Source records:
╭──
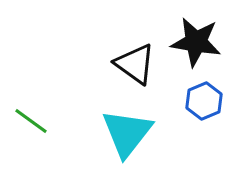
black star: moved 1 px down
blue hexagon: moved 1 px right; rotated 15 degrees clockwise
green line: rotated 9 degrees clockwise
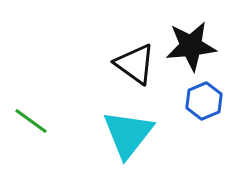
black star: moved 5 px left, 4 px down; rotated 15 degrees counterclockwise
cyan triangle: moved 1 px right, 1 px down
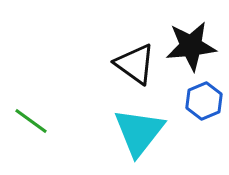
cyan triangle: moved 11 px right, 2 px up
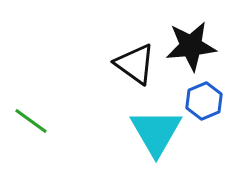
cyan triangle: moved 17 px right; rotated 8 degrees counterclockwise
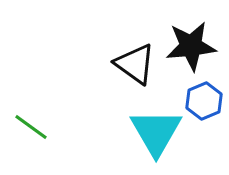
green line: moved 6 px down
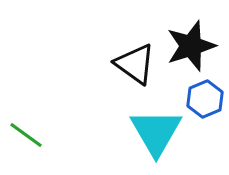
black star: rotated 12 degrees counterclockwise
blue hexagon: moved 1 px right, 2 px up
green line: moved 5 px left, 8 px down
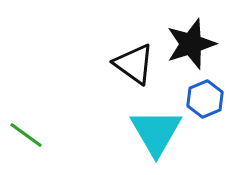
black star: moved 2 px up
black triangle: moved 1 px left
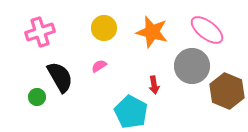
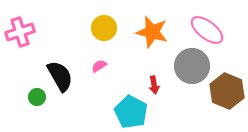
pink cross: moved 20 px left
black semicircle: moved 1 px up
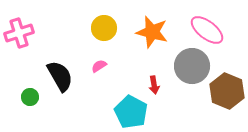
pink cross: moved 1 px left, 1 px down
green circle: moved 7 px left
╰──
Aim:
Set out every line of the data above as a Markdown table with the columns "Row" and "Change", numbering the rows in order and skipping blank lines. Leave the picture lines out of the table.

Solved exercise:
| Row | Change |
|---|---|
| 1 | black star: moved 1 px down |
| 2 | blue hexagon: moved 1 px right; rotated 15 degrees clockwise |
| 3 | green line: rotated 9 degrees clockwise |
| 4 | black star: moved 5 px left, 4 px down; rotated 15 degrees counterclockwise |
| 5 | cyan triangle: moved 1 px right, 1 px down |
| 6 | cyan triangle: moved 11 px right, 2 px up |
| 7 | cyan triangle: moved 17 px right; rotated 8 degrees counterclockwise |
| 8 | green line: moved 6 px down |
| 9 | black star: rotated 12 degrees counterclockwise |
| 10 | blue hexagon: moved 1 px right, 2 px up |
| 11 | green line: moved 5 px left, 8 px down |
| 12 | black star: moved 2 px up |
| 13 | black triangle: moved 1 px left |
| 14 | pink cross: moved 20 px left |
| 15 | black semicircle: moved 1 px up |
| 16 | pink cross: moved 1 px left, 1 px down |
| 17 | green circle: moved 7 px left |